Data excerpts: Begin

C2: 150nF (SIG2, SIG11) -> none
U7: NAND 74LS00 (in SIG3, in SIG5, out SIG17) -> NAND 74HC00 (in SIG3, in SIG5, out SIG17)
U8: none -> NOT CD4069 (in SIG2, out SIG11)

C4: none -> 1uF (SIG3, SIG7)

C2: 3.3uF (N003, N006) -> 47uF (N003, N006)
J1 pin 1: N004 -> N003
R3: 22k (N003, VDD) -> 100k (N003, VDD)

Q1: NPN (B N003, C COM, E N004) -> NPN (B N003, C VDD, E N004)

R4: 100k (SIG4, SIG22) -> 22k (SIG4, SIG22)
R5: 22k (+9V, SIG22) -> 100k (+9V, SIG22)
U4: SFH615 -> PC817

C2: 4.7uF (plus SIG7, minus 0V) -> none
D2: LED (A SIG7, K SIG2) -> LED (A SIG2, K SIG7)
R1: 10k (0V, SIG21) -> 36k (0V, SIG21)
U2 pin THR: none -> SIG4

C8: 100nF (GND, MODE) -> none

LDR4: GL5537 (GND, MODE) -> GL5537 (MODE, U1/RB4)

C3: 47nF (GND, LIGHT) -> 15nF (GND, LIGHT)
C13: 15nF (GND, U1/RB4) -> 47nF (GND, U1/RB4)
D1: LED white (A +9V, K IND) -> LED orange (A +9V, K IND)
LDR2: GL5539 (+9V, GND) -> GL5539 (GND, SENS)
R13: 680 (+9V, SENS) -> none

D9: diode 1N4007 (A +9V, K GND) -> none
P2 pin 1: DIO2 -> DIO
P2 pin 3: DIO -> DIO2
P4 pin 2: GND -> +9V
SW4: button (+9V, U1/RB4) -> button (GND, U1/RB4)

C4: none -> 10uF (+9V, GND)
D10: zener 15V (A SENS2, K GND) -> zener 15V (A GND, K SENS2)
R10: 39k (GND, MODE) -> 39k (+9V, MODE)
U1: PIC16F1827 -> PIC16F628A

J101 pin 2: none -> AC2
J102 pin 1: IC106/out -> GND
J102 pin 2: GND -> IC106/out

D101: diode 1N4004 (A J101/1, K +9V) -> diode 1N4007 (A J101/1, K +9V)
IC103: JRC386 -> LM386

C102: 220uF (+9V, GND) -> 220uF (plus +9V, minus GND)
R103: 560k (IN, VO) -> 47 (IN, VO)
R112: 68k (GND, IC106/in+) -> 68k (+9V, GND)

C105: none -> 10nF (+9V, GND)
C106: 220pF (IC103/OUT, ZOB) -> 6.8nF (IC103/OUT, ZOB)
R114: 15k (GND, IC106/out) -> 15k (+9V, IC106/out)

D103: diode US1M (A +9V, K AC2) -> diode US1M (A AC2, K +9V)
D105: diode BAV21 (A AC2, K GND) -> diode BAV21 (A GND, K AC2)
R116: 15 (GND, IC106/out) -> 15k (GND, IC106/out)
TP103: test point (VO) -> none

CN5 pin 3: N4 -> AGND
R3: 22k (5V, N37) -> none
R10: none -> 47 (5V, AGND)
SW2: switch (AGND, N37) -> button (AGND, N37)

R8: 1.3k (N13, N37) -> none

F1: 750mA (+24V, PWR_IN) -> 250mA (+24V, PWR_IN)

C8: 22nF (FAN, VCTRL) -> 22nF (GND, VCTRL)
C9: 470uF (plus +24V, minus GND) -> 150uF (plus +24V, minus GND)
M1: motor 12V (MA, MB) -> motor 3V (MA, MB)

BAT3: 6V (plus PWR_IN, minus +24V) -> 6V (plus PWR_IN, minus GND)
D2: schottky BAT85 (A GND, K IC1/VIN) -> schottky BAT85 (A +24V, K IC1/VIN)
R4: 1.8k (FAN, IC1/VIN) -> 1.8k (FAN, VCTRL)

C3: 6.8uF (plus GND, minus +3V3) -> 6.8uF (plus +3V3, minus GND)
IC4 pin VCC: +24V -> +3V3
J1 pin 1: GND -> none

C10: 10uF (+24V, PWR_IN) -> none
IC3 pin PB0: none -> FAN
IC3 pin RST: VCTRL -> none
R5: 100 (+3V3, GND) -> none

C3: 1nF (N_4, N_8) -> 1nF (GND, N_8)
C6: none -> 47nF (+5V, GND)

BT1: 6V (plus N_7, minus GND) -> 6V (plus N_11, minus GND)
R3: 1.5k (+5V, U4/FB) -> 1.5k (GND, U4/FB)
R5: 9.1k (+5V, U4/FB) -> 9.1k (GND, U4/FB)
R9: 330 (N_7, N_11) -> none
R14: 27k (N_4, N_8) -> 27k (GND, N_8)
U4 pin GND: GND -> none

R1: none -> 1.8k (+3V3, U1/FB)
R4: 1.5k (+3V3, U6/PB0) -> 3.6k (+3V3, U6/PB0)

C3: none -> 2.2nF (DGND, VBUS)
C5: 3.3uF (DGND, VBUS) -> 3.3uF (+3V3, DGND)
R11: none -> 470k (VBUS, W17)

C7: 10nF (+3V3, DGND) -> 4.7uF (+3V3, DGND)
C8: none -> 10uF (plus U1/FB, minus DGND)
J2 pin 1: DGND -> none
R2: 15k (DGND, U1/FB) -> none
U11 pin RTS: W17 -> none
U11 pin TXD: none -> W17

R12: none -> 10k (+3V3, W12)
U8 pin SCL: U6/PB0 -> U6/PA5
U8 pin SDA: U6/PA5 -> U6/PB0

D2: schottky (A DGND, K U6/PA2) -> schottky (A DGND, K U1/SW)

Data excerpts: End

What the task asks: Output each line of the material above with no deviation.

Solution:
C2: 150nF (SIG2, SIG11) -> none
U7: NAND 74LS00 (in SIG3, in SIG5, out SIG17) -> NAND 74HC00 (in SIG3, in SIG5, out SIG17)
U8: none -> NOT CD4069 (in SIG2, out SIG11)

C4: none -> 1uF (SIG3, SIG7)

C2: 3.3uF (N003, N006) -> 47uF (N003, N006)
J1 pin 1: N004 -> N003
R3: 22k (N003, VDD) -> 100k (N003, VDD)

Q1: NPN (B N003, C COM, E N004) -> NPN (B N003, C VDD, E N004)

R4: 100k (SIG4, SIG22) -> 22k (SIG4, SIG22)
R5: 22k (+9V, SIG22) -> 100k (+9V, SIG22)
U4: SFH615 -> PC817

C2: 4.7uF (plus SIG7, minus 0V) -> none
D2: LED (A SIG7, K SIG2) -> LED (A SIG2, K SIG7)
R1: 10k (0V, SIG21) -> 36k (0V, SIG21)
U2 pin THR: none -> SIG4

C8: 100nF (GND, MODE) -> none

LDR4: GL5537 (GND, MODE) -> GL5537 (MODE, U1/RB4)

C3: 47nF (GND, LIGHT) -> 15nF (GND, LIGHT)
C13: 15nF (GND, U1/RB4) -> 47nF (GND, U1/RB4)
D1: LED white (A +9V, K IND) -> LED orange (A +9V, K IND)
LDR2: GL5539 (+9V, GND) -> GL5539 (GND, SENS)
R13: 680 (+9V, SENS) -> none

D9: diode 1N4007 (A +9V, K GND) -> none
P2 pin 1: DIO2 -> DIO
P2 pin 3: DIO -> DIO2
P4 pin 2: GND -> +9V
SW4: button (+9V, U1/RB4) -> button (GND, U1/RB4)

C4: none -> 10uF (+9V, GND)
D10: zener 15V (A SENS2, K GND) -> zener 15V (A GND, K SENS2)
R10: 39k (GND, MODE) -> 39k (+9V, MODE)
U1: PIC16F1827 -> PIC16F628A

J101 pin 2: none -> AC2
J102 pin 1: IC106/out -> GND
J102 pin 2: GND -> IC106/out

D101: diode 1N4004 (A J101/1, K +9V) -> diode 1N4007 (A J101/1, K +9V)
IC103: JRC386 -> LM386

C102: 220uF (+9V, GND) -> 220uF (plus +9V, minus GND)
R103: 560k (IN, VO) -> 47 (IN, VO)
R112: 68k (GND, IC106/in+) -> 68k (+9V, GND)

C105: none -> 10nF (+9V, GND)
C106: 220pF (IC103/OUT, ZOB) -> 6.8nF (IC103/OUT, ZOB)
R114: 15k (GND, IC106/out) -> 15k (+9V, IC106/out)

D103: diode US1M (A +9V, K AC2) -> diode US1M (A AC2, K +9V)
D105: diode BAV21 (A AC2, K GND) -> diode BAV21 (A GND, K AC2)
R116: 15 (GND, IC106/out) -> 15k (GND, IC106/out)
TP103: test point (VO) -> none

CN5 pin 3: N4 -> AGND
R3: 22k (5V, N37) -> none
R10: none -> 47 (5V, AGND)
SW2: switch (AGND, N37) -> button (AGND, N37)

R8: 1.3k (N13, N37) -> none

F1: 750mA (+24V, PWR_IN) -> 250mA (+24V, PWR_IN)

C8: 22nF (FAN, VCTRL) -> 22nF (GND, VCTRL)
C9: 470uF (plus +24V, minus GND) -> 150uF (plus +24V, minus GND)
M1: motor 12V (MA, MB) -> motor 3V (MA, MB)

BAT3: 6V (plus PWR_IN, minus +24V) -> 6V (plus PWR_IN, minus GND)
D2: schottky BAT85 (A GND, K IC1/VIN) -> schottky BAT85 (A +24V, K IC1/VIN)
R4: 1.8k (FAN, IC1/VIN) -> 1.8k (FAN, VCTRL)

C3: 6.8uF (plus GND, minus +3V3) -> 6.8uF (plus +3V3, minus GND)
IC4 pin VCC: +24V -> +3V3
J1 pin 1: GND -> none

C10: 10uF (+24V, PWR_IN) -> none
IC3 pin PB0: none -> FAN
IC3 pin RST: VCTRL -> none
R5: 100 (+3V3, GND) -> none

C3: 1nF (N_4, N_8) -> 1nF (GND, N_8)
C6: none -> 47nF (+5V, GND)

BT1: 6V (plus N_7, minus GND) -> 6V (plus N_11, minus GND)
R3: 1.5k (+5V, U4/FB) -> 1.5k (GND, U4/FB)
R5: 9.1k (+5V, U4/FB) -> 9.1k (GND, U4/FB)
R9: 330 (N_7, N_11) -> none
R14: 27k (N_4, N_8) -> 27k (GND, N_8)
U4 pin GND: GND -> none

R1: none -> 1.8k (+3V3, U1/FB)
R4: 1.5k (+3V3, U6/PB0) -> 3.6k (+3V3, U6/PB0)

C3: none -> 2.2nF (DGND, VBUS)
C5: 3.3uF (DGND, VBUS) -> 3.3uF (+3V3, DGND)
R11: none -> 470k (VBUS, W17)

C7: 10nF (+3V3, DGND) -> 4.7uF (+3V3, DGND)
C8: none -> 10uF (plus U1/FB, minus DGND)
J2 pin 1: DGND -> none
R2: 15k (DGND, U1/FB) -> none
U11 pin RTS: W17 -> none
U11 pin TXD: none -> W17

R12: none -> 10k (+3V3, W12)
U8 pin SCL: U6/PB0 -> U6/PA5
U8 pin SDA: U6/PA5 -> U6/PB0

D2: schottky (A DGND, K U6/PA2) -> schottky (A DGND, K U1/SW)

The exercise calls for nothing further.